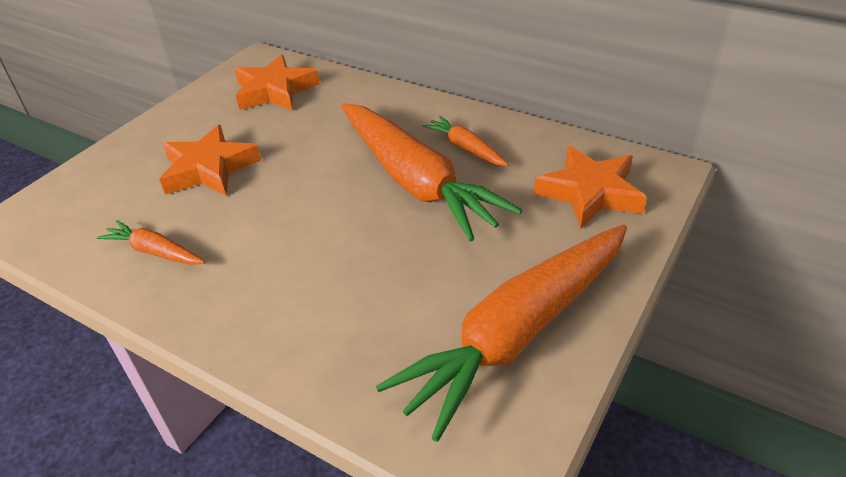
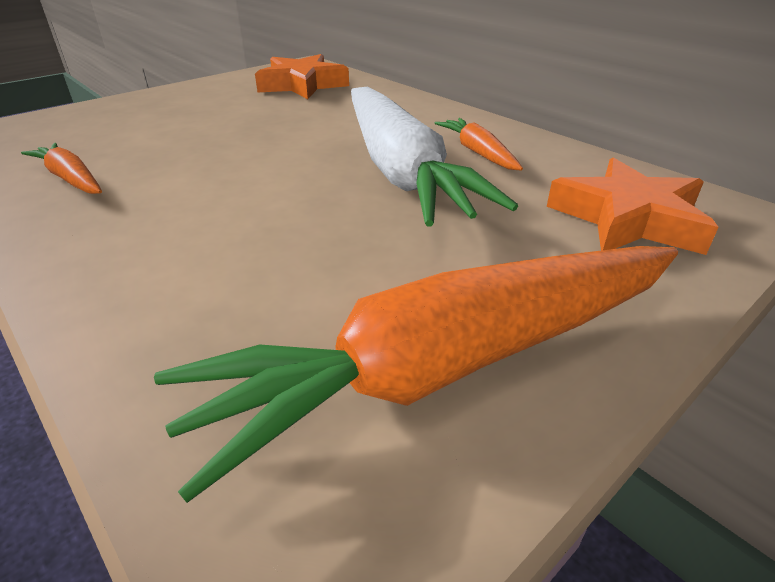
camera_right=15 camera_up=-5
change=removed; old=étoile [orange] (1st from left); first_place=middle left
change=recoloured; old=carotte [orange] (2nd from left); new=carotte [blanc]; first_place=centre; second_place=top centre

════════

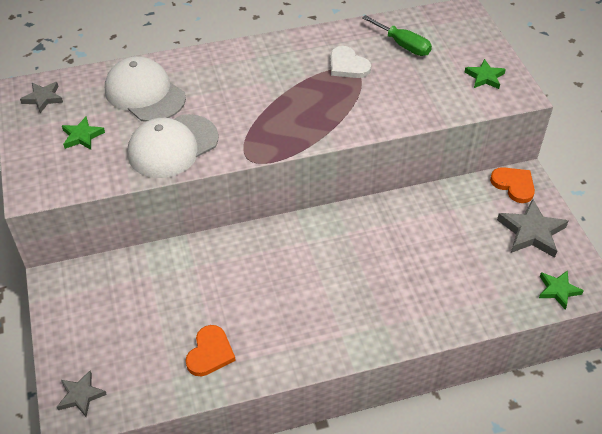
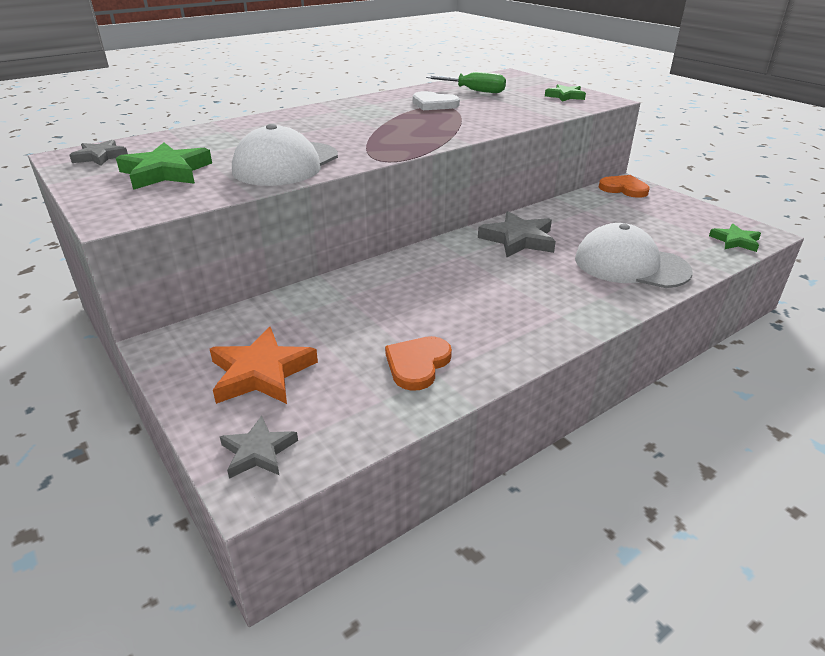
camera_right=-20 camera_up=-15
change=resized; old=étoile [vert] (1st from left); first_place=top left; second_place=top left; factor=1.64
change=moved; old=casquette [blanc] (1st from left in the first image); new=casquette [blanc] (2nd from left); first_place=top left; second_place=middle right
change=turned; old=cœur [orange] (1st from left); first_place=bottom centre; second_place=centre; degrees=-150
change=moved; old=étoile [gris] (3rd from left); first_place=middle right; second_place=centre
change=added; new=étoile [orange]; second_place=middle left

════════

> **TASK TO COMPLETE**: The required output is the stretch of entries above from the line containing "camera_right=15 camera_up=-5" through the line containing "change=recoloured; old=carotte [orange]", reproduced exactly.

> **RESULT OF THIS EXERCISE**:
camera_right=15 camera_up=-5
change=removed; old=étoile [orange] (1st from left); first_place=middle left
change=recoloured; old=carotte [orange] (2nd from left); new=carotte [blanc]; first_place=centre; second_place=top centre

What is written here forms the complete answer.